● Input records

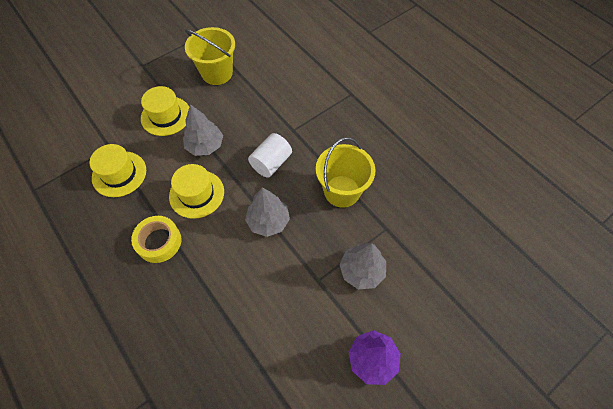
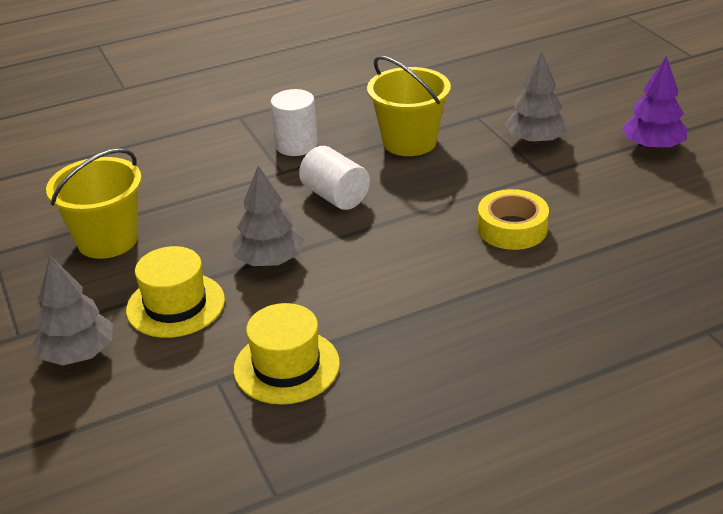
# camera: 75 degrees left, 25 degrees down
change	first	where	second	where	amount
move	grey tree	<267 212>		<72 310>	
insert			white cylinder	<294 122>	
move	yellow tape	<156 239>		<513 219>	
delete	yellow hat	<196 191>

● What you will do
Write the entries out again word for word. Omit all pictures from them.

● Exercise output
# camera: 75 degrees left, 25 degrees down
change	first	where	second	where	amount
move	grey tree	<267 212>		<72 310>	
insert			white cylinder	<294 122>	
move	yellow tape	<156 239>		<513 219>	
delete	yellow hat	<196 191>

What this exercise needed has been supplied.